- **TASK PROMPT**
Go through the entries below, tally each line that has the word "delete", and give only the total.

*** Opening of EXERCISE INPUT ***

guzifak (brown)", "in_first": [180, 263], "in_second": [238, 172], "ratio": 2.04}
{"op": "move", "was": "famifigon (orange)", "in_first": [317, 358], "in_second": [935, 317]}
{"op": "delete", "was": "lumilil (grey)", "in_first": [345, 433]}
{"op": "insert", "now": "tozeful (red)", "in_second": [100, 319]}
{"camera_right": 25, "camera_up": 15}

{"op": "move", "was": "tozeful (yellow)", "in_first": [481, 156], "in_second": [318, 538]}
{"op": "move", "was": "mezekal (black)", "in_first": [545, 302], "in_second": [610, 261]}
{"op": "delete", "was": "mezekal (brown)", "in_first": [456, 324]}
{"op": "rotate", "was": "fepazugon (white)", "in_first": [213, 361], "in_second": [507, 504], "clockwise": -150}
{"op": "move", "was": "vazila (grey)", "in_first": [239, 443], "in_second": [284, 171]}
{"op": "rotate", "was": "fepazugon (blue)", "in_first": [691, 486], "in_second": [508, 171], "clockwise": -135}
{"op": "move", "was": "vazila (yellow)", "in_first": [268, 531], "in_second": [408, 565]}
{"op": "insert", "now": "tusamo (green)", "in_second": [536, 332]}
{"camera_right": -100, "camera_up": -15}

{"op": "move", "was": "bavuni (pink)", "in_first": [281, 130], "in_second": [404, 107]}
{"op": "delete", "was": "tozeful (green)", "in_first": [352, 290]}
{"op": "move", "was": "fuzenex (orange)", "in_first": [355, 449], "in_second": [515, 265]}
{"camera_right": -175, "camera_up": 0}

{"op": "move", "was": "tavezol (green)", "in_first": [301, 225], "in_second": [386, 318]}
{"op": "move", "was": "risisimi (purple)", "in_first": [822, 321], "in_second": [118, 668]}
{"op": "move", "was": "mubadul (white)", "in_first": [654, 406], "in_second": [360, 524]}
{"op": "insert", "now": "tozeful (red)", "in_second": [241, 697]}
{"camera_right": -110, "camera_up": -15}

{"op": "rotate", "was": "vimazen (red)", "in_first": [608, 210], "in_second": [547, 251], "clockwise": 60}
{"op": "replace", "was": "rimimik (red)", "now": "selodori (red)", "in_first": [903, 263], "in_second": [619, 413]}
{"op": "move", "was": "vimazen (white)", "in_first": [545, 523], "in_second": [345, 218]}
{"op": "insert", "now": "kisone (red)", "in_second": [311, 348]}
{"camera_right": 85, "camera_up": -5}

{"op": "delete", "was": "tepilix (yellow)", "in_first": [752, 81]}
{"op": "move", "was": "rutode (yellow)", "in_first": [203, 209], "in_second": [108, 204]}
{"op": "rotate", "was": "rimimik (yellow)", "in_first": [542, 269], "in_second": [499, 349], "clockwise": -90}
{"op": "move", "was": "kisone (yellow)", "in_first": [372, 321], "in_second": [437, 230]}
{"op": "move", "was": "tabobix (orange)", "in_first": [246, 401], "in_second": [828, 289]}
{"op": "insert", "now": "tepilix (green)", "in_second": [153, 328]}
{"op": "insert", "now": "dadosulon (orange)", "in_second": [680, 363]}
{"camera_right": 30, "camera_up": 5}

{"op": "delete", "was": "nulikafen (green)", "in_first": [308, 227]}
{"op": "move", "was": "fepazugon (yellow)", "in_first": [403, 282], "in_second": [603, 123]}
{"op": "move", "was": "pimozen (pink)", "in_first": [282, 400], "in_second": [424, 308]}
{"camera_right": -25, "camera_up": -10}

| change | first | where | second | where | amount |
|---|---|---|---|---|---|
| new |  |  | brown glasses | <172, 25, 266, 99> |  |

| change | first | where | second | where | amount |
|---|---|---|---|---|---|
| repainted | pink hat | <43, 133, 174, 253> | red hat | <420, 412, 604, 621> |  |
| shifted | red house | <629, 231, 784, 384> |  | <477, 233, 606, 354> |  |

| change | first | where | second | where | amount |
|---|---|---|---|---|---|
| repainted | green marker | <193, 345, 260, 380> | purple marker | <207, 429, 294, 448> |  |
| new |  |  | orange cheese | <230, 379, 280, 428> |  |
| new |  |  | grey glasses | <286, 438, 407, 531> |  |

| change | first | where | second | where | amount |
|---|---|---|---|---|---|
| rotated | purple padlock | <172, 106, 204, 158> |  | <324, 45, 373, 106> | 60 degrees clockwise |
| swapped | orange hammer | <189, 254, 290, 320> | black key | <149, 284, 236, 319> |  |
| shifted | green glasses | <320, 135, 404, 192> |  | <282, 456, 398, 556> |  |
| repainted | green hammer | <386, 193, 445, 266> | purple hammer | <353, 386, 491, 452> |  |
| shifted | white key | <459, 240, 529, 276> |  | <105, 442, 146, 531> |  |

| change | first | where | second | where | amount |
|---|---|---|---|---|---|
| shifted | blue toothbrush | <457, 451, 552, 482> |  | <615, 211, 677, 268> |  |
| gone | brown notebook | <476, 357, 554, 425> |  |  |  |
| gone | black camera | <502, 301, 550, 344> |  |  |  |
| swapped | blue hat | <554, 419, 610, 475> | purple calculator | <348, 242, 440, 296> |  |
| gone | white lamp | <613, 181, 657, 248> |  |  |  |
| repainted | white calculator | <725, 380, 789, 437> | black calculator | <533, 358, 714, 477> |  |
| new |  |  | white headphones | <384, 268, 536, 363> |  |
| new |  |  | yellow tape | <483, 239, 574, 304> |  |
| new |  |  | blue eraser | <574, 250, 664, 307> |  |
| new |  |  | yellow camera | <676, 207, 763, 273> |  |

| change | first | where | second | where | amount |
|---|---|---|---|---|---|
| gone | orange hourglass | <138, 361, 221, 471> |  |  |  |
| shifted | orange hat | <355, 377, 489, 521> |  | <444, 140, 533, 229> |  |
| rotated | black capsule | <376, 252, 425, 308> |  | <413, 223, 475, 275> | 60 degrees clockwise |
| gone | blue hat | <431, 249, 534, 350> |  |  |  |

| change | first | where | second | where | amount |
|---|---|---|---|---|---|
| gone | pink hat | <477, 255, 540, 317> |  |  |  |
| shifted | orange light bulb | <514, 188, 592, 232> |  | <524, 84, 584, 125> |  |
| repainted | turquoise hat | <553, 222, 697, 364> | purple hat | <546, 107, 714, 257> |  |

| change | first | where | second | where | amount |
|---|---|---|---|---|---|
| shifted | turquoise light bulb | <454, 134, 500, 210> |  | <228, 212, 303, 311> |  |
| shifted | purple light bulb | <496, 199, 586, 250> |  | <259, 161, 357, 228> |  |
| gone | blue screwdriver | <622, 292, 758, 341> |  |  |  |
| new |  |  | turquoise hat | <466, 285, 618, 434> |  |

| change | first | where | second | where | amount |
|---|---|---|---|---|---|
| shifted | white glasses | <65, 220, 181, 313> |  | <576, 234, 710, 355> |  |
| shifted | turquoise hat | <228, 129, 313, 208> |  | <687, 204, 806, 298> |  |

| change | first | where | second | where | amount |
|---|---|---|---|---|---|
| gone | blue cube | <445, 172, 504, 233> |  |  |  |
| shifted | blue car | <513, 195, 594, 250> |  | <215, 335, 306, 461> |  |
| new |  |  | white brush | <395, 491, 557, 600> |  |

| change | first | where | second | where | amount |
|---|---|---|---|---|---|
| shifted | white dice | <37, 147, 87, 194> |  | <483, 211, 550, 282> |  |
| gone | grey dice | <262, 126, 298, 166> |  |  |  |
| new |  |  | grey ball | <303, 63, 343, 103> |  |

*** Close of EXERCISE INPUT ***

- **OUTPUT OF THE EXERCISE**
5